**DATA TO PROCESS**
● ● ●
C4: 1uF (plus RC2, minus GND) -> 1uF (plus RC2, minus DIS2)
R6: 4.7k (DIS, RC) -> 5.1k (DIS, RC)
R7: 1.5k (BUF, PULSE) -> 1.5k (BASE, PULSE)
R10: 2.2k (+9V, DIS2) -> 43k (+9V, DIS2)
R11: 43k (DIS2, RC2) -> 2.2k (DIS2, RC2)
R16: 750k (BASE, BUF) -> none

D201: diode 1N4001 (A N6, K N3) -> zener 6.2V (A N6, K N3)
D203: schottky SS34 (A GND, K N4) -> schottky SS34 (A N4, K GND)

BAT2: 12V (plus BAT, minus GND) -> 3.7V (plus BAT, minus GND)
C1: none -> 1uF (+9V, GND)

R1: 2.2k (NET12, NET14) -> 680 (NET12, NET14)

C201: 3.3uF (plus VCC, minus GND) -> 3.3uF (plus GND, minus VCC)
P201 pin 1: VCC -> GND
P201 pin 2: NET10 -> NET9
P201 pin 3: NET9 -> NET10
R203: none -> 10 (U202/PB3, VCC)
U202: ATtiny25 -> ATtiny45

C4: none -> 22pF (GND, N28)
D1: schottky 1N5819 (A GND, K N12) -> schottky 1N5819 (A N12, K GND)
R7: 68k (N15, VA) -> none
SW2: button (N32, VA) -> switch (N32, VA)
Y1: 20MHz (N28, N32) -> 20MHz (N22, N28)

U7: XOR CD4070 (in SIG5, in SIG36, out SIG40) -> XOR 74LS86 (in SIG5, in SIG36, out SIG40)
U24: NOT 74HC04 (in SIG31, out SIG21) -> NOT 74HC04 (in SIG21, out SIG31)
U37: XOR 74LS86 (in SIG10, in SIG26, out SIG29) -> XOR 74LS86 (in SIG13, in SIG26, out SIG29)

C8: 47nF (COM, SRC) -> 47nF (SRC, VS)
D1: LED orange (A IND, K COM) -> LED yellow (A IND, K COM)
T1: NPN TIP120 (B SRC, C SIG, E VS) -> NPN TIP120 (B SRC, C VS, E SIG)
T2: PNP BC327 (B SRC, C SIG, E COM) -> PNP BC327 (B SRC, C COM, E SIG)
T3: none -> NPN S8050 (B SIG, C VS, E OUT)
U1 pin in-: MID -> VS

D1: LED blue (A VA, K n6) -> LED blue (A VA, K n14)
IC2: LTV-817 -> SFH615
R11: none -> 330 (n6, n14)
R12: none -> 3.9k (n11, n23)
● ● ●
Go through the records line by line, and copy each line that holds the string "schottky".

D203: schottky SS34 (A GND, K N4) -> schottky SS34 (A N4, K GND)
D1: schottky 1N5819 (A GND, K N12) -> schottky 1N5819 (A N12, K GND)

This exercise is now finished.